* [Task description]: Starting with the line that contains "camera: 75 degrees right, 10 degrees down", copy every remaining line of the data below exactly, the last one included.

Data items:
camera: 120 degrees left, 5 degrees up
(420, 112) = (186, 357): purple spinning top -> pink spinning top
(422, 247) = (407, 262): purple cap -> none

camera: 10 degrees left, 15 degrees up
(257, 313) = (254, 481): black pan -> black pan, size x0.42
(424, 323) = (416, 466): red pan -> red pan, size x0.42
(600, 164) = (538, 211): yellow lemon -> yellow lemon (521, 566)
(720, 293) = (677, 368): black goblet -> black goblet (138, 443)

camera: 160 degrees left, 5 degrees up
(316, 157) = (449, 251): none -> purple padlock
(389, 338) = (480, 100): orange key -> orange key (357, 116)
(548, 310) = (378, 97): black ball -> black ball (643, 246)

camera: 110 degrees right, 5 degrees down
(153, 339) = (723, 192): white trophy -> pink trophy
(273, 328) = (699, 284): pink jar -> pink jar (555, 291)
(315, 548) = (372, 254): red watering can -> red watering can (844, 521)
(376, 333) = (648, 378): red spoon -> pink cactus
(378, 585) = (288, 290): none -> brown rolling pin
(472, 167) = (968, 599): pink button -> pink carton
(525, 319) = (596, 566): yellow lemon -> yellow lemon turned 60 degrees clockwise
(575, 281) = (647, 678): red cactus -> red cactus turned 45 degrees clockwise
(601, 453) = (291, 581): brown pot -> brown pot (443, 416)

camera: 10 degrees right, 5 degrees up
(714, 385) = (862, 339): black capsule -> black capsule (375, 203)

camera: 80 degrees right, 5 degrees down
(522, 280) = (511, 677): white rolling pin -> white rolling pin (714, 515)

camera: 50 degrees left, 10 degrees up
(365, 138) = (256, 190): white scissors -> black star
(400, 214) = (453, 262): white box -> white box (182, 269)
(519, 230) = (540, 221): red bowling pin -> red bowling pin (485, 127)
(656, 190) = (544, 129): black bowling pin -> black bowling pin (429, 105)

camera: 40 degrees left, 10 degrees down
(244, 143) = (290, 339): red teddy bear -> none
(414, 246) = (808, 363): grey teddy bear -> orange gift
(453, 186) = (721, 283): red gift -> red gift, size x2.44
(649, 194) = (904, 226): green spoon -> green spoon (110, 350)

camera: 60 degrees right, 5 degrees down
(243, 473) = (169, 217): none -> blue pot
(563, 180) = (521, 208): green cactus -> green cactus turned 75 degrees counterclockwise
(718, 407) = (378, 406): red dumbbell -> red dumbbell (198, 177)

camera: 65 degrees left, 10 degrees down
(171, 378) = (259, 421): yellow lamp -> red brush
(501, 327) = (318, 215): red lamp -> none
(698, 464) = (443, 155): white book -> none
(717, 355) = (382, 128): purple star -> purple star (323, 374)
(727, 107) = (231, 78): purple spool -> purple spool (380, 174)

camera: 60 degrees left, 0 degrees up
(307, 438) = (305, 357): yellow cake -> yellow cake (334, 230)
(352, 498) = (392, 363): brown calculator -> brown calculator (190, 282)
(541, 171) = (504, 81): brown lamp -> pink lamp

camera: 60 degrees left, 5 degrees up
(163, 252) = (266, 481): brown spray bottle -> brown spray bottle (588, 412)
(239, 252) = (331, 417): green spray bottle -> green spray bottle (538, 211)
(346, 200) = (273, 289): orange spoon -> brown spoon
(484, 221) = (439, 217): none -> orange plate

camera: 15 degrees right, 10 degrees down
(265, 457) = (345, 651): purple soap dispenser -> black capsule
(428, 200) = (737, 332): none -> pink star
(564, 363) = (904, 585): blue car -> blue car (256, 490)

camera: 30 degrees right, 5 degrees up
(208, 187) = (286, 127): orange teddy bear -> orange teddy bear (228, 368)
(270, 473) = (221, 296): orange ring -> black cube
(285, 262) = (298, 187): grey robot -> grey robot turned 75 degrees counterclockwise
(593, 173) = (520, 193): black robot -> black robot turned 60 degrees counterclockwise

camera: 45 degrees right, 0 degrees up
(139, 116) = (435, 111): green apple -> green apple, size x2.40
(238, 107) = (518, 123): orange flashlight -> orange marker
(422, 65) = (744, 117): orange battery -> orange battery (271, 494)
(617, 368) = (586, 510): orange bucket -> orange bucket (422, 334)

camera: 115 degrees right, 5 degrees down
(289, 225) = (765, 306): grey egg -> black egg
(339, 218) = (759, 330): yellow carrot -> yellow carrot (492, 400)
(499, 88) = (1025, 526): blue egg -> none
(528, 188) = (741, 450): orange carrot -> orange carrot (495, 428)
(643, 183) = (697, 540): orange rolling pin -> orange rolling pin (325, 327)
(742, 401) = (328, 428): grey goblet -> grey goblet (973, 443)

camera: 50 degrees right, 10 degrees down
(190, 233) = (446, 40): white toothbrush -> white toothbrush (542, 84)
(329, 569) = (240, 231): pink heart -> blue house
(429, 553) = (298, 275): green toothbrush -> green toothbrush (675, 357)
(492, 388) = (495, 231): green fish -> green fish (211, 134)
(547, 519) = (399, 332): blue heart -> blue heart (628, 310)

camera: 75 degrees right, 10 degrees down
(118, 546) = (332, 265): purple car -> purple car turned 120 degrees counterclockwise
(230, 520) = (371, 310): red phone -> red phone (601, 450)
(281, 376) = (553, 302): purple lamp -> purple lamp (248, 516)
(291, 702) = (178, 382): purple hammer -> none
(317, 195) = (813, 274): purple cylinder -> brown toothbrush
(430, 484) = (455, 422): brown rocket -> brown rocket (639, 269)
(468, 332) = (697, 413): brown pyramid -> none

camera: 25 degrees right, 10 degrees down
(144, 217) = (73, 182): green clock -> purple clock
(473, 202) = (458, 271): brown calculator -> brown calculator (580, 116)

* [Solution to this problem]:
camera: 75 degrees right, 10 degrees down
(118, 546) = (332, 265): purple car -> purple car turned 120 degrees counterclockwise
(230, 520) = (371, 310): red phone -> red phone (601, 450)
(281, 376) = (553, 302): purple lamp -> purple lamp (248, 516)
(291, 702) = (178, 382): purple hammer -> none
(317, 195) = (813, 274): purple cylinder -> brown toothbrush
(430, 484) = (455, 422): brown rocket -> brown rocket (639, 269)
(468, 332) = (697, 413): brown pyramid -> none

camera: 25 degrees right, 10 degrees down
(144, 217) = (73, 182): green clock -> purple clock
(473, 202) = (458, 271): brown calculator -> brown calculator (580, 116)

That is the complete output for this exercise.